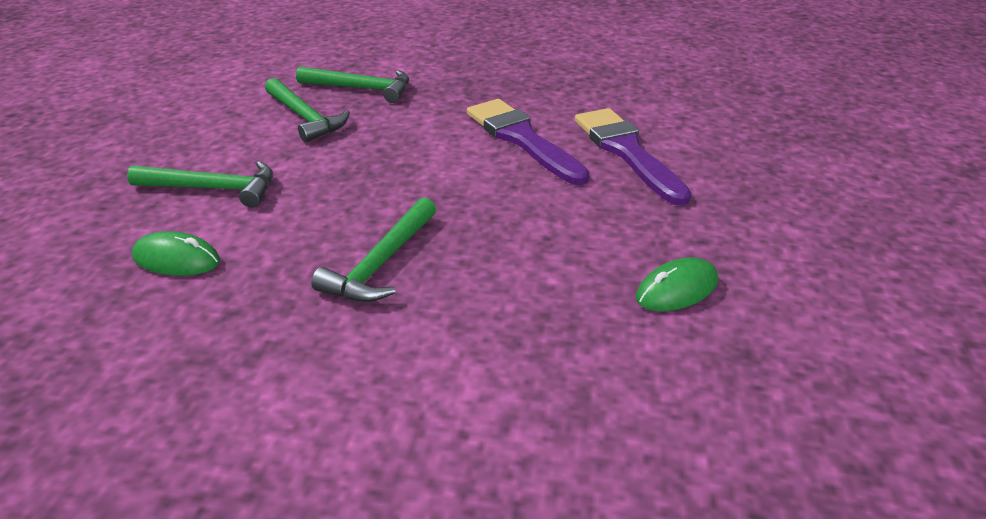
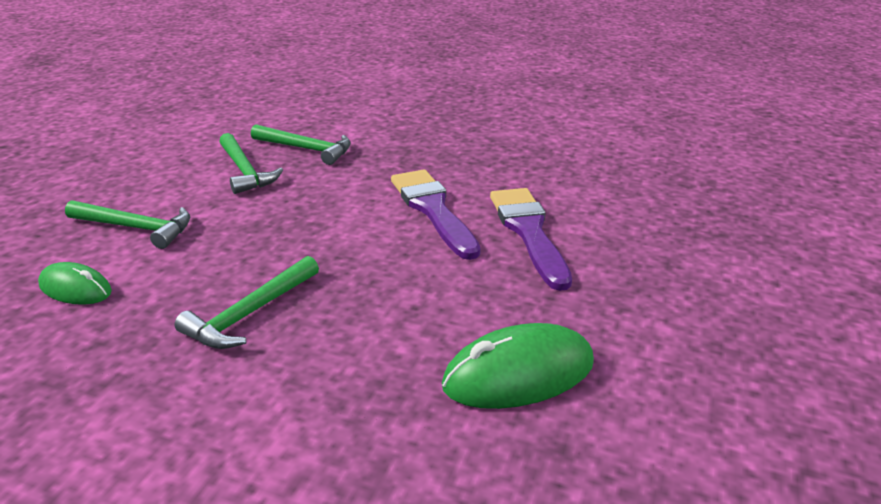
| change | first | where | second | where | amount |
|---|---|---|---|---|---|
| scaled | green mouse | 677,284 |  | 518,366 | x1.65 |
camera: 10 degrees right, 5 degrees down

• • • • •

▸ Exercise aim:
Set down the material again exactly. Don't carry over any pictures.

▸ Reply to the task:
| change | first | where | second | where | amount |
|---|---|---|---|---|---|
| scaled | green mouse | 677,284 |  | 518,366 | x1.65 |
camera: 10 degrees right, 5 degrees down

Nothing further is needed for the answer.